WHAT THE TASK ASKS: Where the string "BUSY" appears in a line of the material below, copy that line.
# # # #
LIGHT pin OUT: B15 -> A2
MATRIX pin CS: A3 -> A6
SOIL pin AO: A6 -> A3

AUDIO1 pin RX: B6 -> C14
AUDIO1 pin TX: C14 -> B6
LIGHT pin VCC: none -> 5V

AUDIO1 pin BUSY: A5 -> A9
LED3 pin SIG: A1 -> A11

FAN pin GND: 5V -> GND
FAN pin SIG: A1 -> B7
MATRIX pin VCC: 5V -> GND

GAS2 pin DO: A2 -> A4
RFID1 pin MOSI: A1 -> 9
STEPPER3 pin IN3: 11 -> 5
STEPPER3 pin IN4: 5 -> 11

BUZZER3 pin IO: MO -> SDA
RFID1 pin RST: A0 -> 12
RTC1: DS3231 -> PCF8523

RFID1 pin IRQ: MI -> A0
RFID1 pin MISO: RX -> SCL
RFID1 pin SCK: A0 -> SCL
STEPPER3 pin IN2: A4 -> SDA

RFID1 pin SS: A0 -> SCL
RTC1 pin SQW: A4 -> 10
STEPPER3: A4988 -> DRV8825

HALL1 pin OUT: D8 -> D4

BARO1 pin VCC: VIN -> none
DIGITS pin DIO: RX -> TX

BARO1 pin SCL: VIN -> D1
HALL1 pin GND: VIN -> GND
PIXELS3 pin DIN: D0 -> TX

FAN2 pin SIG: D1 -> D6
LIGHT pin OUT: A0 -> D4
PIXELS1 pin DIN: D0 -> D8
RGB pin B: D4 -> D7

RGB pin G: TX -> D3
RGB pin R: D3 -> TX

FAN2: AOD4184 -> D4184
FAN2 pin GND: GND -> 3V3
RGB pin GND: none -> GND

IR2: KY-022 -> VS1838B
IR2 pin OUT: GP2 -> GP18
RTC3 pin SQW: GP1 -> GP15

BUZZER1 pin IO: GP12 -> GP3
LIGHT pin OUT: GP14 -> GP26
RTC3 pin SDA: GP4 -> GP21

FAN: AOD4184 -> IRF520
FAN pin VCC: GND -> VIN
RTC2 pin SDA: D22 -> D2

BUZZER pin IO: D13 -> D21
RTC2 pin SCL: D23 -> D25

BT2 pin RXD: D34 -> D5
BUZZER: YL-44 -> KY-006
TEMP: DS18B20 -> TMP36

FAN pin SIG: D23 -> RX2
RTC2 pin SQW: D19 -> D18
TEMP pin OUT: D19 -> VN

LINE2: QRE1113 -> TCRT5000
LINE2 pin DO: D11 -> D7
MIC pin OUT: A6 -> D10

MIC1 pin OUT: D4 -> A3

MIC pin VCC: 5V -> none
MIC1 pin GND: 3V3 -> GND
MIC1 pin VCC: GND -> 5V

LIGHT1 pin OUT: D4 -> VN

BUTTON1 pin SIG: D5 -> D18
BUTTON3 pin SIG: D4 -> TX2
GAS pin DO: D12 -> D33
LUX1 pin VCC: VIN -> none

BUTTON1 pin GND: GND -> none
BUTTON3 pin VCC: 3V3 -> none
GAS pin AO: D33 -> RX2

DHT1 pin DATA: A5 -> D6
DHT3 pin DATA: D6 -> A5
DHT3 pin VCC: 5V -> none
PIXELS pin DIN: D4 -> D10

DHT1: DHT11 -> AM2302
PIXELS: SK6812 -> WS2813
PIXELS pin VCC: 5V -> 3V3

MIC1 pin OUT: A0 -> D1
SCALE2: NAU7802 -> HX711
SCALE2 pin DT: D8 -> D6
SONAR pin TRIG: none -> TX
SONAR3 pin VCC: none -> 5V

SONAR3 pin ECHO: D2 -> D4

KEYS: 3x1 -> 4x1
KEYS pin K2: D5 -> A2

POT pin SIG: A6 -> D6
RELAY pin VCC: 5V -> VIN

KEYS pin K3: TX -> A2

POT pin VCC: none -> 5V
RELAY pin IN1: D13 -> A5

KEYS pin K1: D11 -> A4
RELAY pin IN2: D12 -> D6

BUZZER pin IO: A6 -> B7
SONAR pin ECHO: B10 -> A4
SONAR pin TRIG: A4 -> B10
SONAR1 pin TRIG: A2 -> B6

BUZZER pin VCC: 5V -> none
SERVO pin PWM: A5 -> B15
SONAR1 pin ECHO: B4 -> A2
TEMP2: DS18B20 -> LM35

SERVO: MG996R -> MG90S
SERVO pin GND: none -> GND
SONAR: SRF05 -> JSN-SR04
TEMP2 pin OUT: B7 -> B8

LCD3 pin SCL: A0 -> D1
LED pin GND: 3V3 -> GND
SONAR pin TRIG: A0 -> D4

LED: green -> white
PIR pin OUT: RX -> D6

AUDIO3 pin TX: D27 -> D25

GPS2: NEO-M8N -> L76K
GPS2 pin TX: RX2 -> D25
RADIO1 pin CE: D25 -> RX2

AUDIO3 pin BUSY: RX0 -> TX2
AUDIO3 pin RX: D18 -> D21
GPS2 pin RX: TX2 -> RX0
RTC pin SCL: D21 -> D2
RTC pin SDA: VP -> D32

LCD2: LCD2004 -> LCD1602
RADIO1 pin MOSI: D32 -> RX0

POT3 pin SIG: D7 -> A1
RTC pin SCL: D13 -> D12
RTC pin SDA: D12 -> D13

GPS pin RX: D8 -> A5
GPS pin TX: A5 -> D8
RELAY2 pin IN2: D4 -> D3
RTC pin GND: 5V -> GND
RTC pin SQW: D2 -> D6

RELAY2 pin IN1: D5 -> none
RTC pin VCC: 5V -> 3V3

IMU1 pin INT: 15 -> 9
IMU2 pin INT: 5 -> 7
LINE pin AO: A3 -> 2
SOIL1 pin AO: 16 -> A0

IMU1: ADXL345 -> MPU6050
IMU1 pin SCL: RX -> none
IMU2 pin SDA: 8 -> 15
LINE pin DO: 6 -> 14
# # # #
ANSWER SECTION:
AUDIO1 pin BUSY: A5 -> A9
AUDIO3 pin BUSY: RX0 -> TX2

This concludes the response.